Required work –
Please take the lines from the one holding "Q201: PNP (B" through the one holding "JP2 pin 1: none -> DGND" in the data below and copy them exactly.

Exercise input –

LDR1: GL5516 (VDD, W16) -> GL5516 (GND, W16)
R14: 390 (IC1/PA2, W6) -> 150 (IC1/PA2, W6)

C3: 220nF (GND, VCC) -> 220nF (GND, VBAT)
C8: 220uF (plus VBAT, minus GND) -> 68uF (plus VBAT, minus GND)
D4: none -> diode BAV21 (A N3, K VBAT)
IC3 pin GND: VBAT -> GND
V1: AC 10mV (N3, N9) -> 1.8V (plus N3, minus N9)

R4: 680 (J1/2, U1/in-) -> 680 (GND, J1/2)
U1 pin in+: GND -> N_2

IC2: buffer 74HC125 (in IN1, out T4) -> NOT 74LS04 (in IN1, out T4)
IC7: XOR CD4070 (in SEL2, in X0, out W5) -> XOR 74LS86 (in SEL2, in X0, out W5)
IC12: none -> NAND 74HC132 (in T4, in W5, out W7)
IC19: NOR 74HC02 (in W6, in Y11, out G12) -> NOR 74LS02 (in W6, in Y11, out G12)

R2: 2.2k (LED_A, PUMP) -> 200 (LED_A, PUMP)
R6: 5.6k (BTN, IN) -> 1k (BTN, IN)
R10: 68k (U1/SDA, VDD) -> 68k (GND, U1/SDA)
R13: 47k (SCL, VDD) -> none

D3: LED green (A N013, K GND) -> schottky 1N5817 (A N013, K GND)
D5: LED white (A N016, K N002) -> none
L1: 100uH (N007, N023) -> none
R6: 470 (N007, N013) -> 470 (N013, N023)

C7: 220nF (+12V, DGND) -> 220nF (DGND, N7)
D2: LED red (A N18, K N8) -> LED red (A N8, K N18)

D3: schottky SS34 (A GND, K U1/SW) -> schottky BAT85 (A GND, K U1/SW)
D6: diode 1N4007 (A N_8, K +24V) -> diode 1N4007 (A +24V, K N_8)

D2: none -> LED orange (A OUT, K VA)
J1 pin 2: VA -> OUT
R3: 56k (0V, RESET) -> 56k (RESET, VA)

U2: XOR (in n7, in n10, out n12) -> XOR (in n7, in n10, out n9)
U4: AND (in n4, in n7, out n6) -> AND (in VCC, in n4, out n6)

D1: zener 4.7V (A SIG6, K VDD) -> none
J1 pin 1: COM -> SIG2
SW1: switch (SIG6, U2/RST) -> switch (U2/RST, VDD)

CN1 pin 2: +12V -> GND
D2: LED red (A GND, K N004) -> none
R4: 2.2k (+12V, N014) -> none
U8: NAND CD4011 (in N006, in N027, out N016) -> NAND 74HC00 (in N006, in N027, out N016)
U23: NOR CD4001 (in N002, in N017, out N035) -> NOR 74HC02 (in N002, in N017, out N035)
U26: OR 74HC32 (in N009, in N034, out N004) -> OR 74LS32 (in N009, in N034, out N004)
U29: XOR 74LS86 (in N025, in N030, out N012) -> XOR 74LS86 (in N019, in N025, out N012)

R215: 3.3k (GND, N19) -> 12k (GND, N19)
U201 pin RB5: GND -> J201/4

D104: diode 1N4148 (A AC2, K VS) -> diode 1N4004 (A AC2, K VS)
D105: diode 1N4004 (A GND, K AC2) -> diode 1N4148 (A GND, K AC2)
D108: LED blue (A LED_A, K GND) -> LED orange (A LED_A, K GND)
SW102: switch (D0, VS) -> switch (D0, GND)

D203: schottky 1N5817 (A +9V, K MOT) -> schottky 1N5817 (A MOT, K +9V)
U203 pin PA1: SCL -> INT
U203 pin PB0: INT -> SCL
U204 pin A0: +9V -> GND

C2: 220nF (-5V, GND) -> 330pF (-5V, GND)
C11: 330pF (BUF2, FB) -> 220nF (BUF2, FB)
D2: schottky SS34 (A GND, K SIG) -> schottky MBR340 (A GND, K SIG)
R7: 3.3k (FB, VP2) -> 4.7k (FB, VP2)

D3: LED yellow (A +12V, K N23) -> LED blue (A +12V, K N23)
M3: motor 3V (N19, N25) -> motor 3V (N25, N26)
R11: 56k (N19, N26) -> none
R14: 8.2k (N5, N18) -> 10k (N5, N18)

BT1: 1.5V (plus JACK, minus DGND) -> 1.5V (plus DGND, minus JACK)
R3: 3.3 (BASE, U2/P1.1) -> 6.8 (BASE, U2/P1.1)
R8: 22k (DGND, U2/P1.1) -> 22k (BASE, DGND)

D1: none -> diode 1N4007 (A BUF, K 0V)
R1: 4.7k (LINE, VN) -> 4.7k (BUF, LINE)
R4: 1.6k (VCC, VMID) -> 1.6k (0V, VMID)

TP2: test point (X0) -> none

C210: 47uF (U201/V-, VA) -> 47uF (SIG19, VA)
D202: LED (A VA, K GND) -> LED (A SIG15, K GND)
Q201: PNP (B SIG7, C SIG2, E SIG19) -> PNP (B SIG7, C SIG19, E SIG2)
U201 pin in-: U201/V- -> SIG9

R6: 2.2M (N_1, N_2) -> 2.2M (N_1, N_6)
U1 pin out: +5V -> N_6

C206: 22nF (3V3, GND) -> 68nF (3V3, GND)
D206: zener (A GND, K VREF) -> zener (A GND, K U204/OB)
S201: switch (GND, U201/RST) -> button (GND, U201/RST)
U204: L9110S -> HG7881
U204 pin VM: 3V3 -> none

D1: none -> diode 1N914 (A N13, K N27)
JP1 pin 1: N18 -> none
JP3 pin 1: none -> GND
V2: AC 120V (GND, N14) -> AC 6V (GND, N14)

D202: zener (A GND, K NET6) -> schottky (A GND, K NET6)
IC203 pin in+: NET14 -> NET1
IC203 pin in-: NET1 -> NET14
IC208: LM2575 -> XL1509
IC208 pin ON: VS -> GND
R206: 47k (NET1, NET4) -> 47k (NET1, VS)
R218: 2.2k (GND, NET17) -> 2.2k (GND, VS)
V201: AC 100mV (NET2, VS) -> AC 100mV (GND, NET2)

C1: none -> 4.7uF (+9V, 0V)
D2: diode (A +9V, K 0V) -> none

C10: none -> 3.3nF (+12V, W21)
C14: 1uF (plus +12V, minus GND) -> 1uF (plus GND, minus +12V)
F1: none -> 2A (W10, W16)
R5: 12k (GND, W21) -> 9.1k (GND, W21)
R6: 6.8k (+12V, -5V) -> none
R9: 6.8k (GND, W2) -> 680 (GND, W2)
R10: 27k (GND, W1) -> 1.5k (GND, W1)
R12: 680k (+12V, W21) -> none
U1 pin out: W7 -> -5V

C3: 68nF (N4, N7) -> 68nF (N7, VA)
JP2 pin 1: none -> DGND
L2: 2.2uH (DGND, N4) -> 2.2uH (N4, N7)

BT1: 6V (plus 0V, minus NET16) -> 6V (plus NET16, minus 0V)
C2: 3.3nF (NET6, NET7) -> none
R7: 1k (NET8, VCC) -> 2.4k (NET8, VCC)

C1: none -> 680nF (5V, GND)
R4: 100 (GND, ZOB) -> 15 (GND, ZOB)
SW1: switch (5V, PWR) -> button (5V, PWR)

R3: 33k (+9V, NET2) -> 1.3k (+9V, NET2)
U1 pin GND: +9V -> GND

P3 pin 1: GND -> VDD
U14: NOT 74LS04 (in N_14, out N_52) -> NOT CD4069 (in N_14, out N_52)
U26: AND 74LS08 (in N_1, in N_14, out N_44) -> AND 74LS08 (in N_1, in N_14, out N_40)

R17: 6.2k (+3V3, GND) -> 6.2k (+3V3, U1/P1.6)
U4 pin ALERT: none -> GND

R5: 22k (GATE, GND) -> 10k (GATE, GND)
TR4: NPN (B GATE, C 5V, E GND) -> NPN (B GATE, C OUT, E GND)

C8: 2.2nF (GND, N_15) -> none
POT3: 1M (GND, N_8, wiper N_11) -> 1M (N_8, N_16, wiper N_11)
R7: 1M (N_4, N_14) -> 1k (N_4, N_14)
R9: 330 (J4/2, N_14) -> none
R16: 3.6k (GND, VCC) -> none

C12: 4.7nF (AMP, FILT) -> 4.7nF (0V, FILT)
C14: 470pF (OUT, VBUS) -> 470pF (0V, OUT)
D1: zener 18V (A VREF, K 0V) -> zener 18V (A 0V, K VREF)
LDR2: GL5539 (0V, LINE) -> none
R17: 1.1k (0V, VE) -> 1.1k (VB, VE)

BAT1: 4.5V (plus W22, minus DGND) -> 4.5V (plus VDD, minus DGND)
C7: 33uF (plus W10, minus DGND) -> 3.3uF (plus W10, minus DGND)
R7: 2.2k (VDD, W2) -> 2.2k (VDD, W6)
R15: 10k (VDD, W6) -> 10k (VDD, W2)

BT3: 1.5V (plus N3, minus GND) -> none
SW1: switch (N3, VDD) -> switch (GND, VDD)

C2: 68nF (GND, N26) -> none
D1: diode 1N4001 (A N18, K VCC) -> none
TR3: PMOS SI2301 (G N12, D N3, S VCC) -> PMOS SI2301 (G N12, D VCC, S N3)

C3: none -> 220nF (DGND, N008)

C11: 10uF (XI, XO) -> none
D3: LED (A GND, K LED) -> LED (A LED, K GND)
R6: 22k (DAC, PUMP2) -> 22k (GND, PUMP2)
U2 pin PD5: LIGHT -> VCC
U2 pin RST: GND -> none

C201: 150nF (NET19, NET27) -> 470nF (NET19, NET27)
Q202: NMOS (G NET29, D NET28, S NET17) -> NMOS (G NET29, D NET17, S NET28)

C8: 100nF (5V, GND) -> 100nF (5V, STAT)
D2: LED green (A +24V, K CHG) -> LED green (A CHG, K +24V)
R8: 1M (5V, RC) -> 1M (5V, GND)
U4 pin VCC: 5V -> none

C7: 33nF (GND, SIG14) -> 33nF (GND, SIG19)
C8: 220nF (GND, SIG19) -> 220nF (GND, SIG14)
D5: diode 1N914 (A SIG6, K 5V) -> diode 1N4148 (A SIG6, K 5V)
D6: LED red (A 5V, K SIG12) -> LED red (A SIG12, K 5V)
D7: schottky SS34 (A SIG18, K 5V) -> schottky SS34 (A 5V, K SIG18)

Response to this exercise –
Q201: PNP (B SIG7, C SIG2, E SIG19) -> PNP (B SIG7, C SIG19, E SIG2)
U201 pin in-: U201/V- -> SIG9

R6: 2.2M (N_1, N_2) -> 2.2M (N_1, N_6)
U1 pin out: +5V -> N_6

C206: 22nF (3V3, GND) -> 68nF (3V3, GND)
D206: zener (A GND, K VREF) -> zener (A GND, K U204/OB)
S201: switch (GND, U201/RST) -> button (GND, U201/RST)
U204: L9110S -> HG7881
U204 pin VM: 3V3 -> none

D1: none -> diode 1N914 (A N13, K N27)
JP1 pin 1: N18 -> none
JP3 pin 1: none -> GND
V2: AC 120V (GND, N14) -> AC 6V (GND, N14)

D202: zener (A GND, K NET6) -> schottky (A GND, K NET6)
IC203 pin in+: NET14 -> NET1
IC203 pin in-: NET1 -> NET14
IC208: LM2575 -> XL1509
IC208 pin ON: VS -> GND
R206: 47k (NET1, NET4) -> 47k (NET1, VS)
R218: 2.2k (GND, NET17) -> 2.2k (GND, VS)
V201: AC 100mV (NET2, VS) -> AC 100mV (GND, NET2)

C1: none -> 4.7uF (+9V, 0V)
D2: diode (A +9V, K 0V) -> none

C10: none -> 3.3nF (+12V, W21)
C14: 1uF (plus +12V, minus GND) -> 1uF (plus GND, minus +12V)
F1: none -> 2A (W10, W16)
R5: 12k (GND, W21) -> 9.1k (GND, W21)
R6: 6.8k (+12V, -5V) -> none
R9: 6.8k (GND, W2) -> 680 (GND, W2)
R10: 27k (GND, W1) -> 1.5k (GND, W1)
R12: 680k (+12V, W21) -> none
U1 pin out: W7 -> -5V

C3: 68nF (N4, N7) -> 68nF (N7, VA)
JP2 pin 1: none -> DGND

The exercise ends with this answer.